- [Your objective]: Check every line of the data for the word "black", and copy those that have it.

- [Scene images with change listings]:
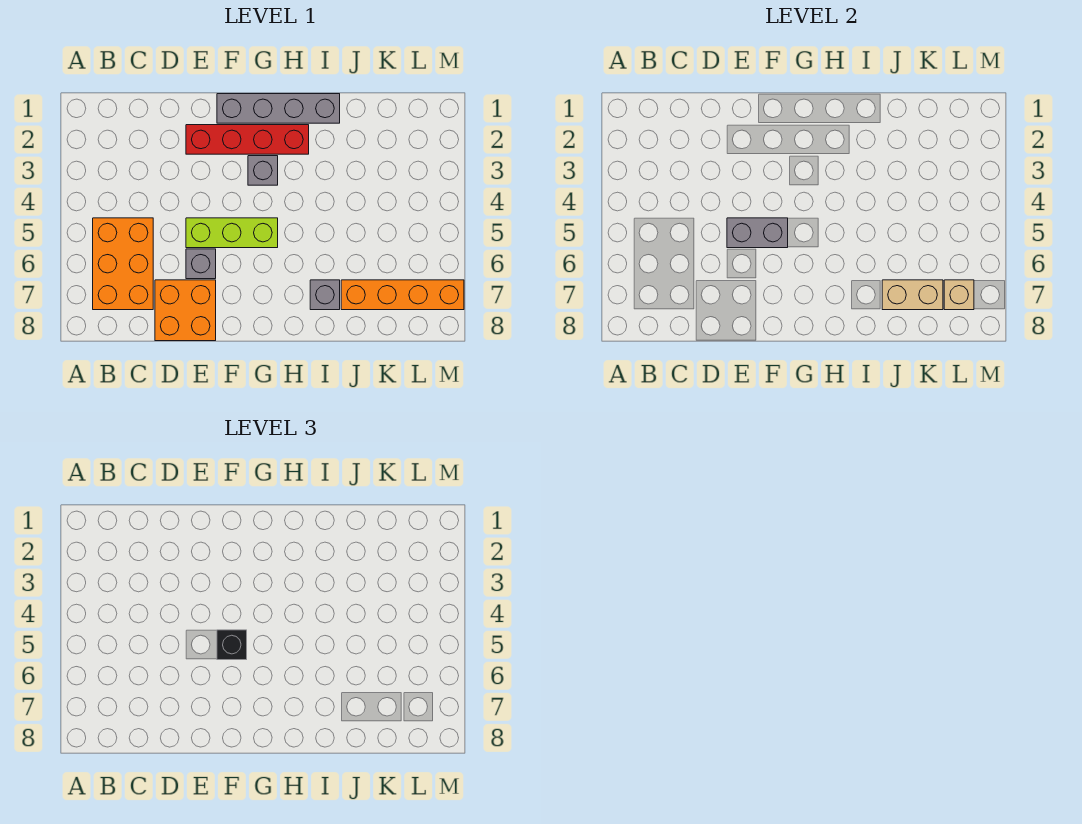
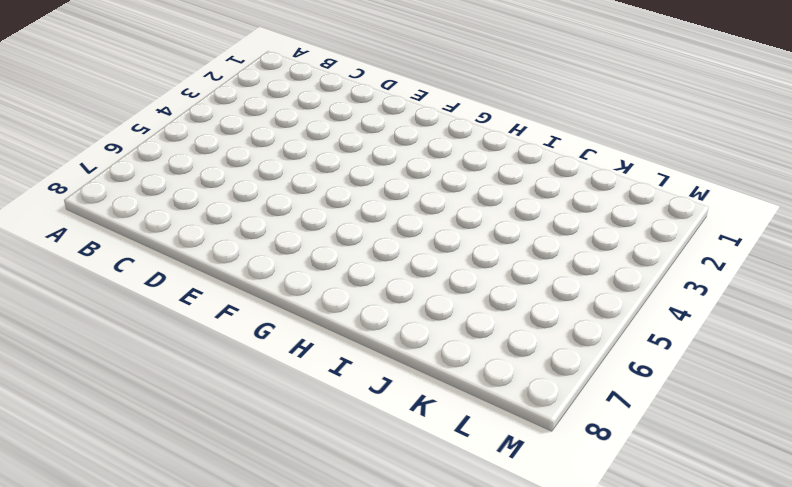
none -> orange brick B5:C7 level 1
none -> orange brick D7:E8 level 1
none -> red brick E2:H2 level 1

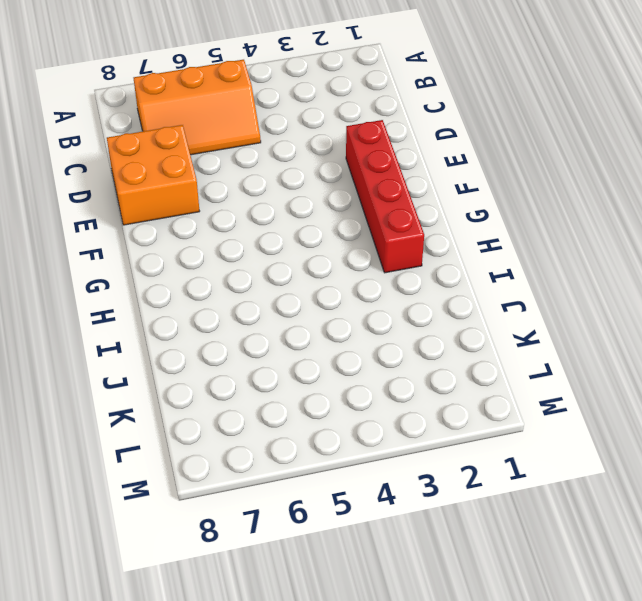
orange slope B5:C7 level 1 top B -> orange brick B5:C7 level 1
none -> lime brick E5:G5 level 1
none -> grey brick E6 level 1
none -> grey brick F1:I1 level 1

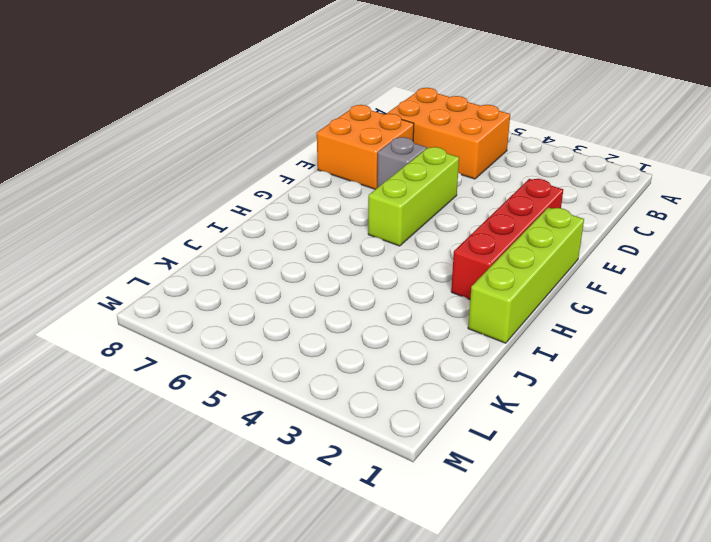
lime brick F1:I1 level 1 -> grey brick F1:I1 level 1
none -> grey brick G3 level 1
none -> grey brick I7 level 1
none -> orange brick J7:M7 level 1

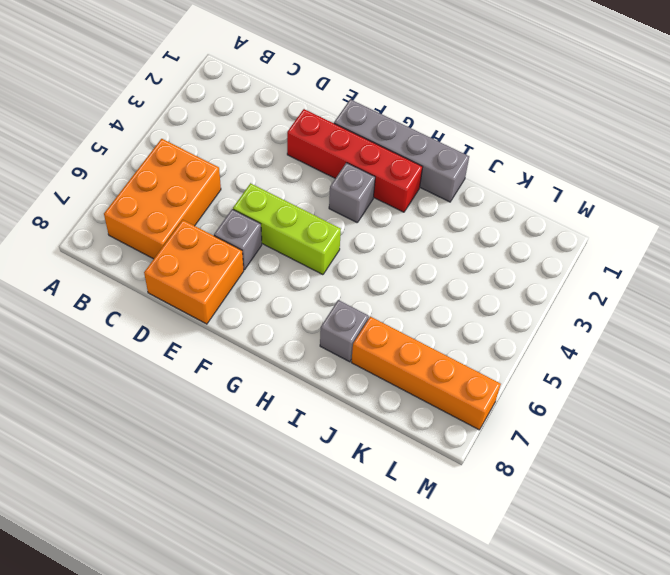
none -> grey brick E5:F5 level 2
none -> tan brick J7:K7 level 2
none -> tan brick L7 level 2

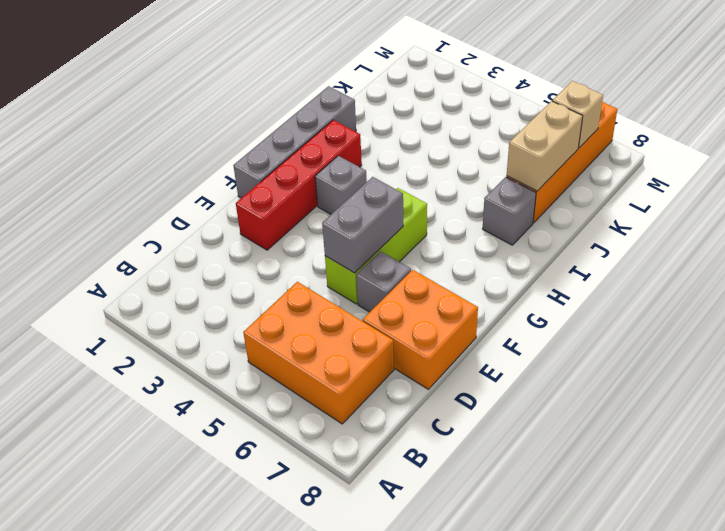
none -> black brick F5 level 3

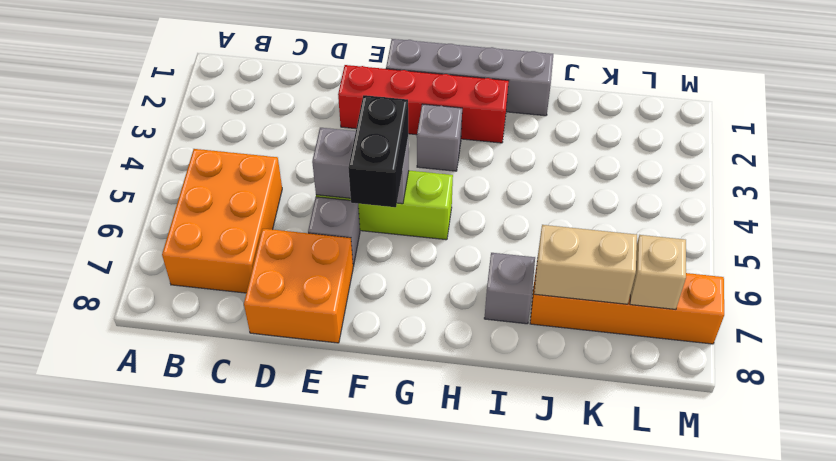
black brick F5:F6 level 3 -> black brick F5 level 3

- [Response to this exercise]:
none -> black brick F5 level 3
black brick F5:F6 level 3 -> black brick F5 level 3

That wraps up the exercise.